(Records provided begins)

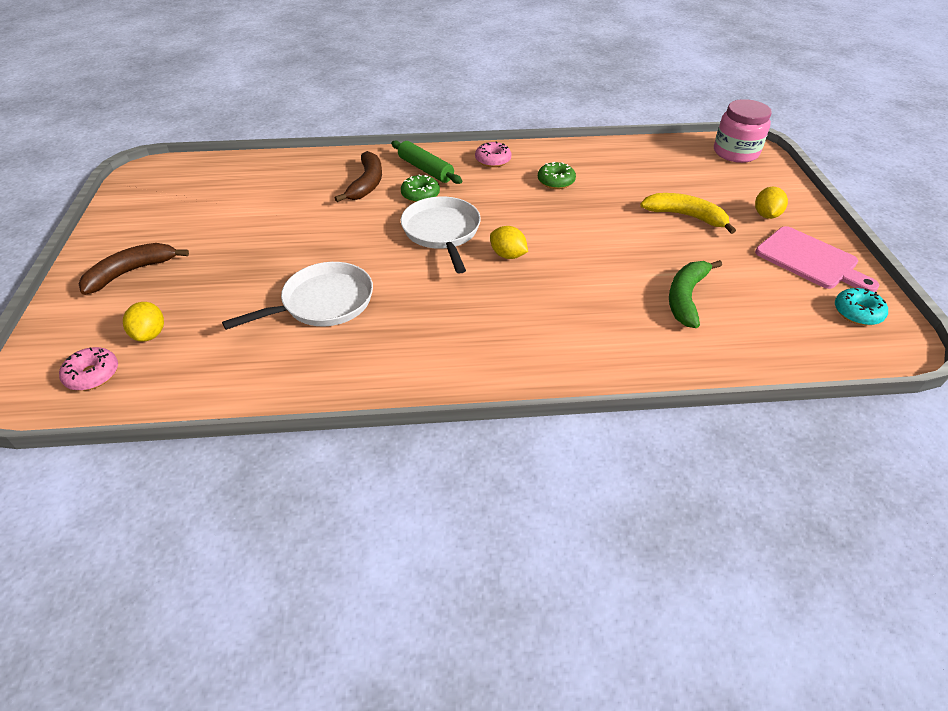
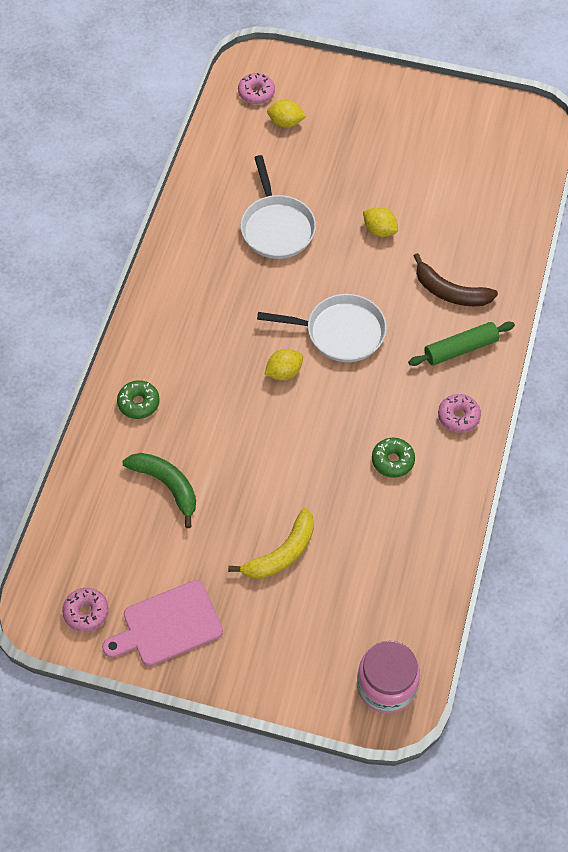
camera: 110 degrees right, 15 degrees up
brown banana [78,243,189,295] -> none
green donut [401,175,440,203] -> green donut moved to [117,380,160,419]
yellow lemon [755,187,788,219] -> yellow lemon moved to [363,207,398,237]
turquoise donut [835,288,888,325] -> pink donut [62,588,109,632]

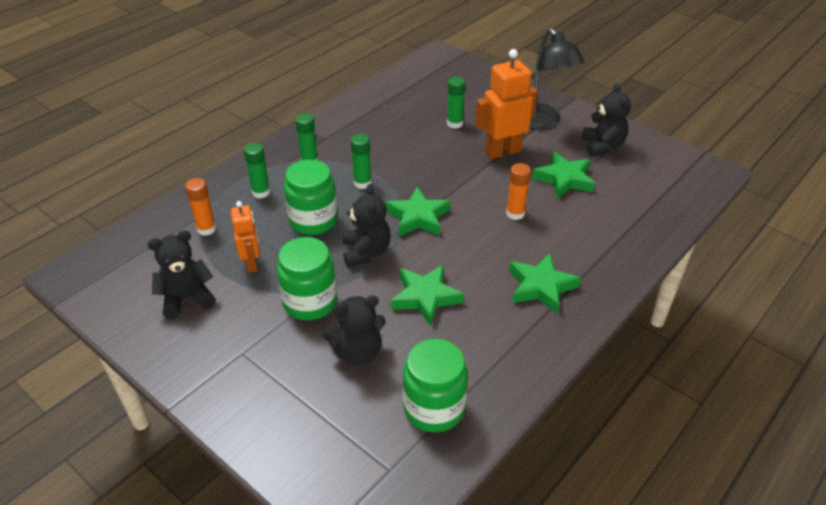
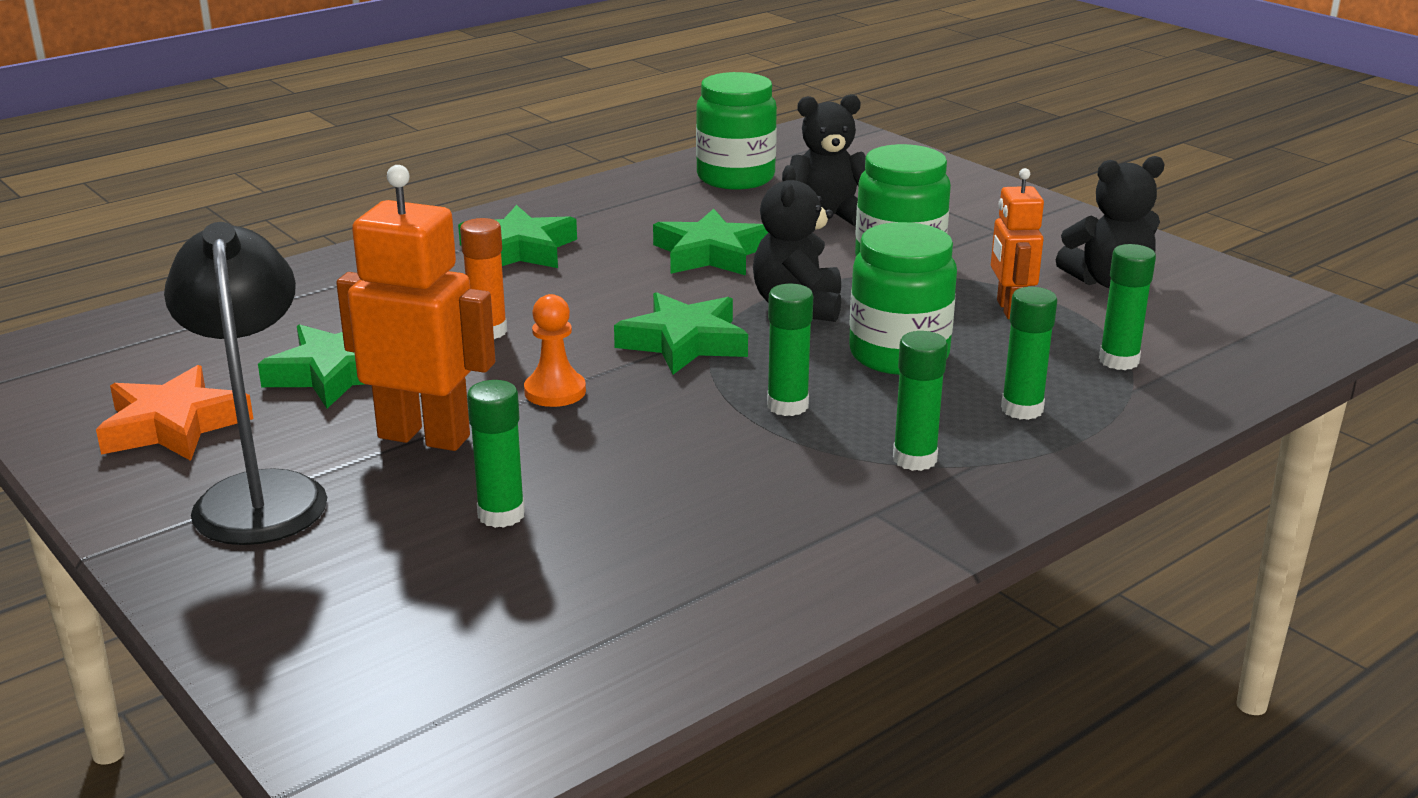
camera: 170 degrees left, 15 degrees down
orange glue stick [185,178,216,236] -> green glue stick [1099,244,1156,370]
orange robot [475,49,538,159] -> orange robot turned 150 degrees counterclockwise [336,165,495,451]
black teddy bear [582,83,631,157] -> orange star [96,365,254,461]
none -> orange pawn [524,294,586,407]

(Records provided ends)

• [What you will do]
Would you restate the records above word for word and exclude the pictures?

• [Answer below]
camera: 110 degrees right, 15 degrees up
brown banana [78,243,189,295] -> none
green donut [401,175,440,203] -> green donut moved to [117,380,160,419]
yellow lemon [755,187,788,219] -> yellow lemon moved to [363,207,398,237]
turquoise donut [835,288,888,325] -> pink donut [62,588,109,632]

camera: 170 degrees left, 15 degrees down
orange glue stick [185,178,216,236] -> green glue stick [1099,244,1156,370]
orange robot [475,49,538,159] -> orange robot turned 150 degrees counterclockwise [336,165,495,451]
black teddy bear [582,83,631,157] -> orange star [96,365,254,461]
none -> orange pawn [524,294,586,407]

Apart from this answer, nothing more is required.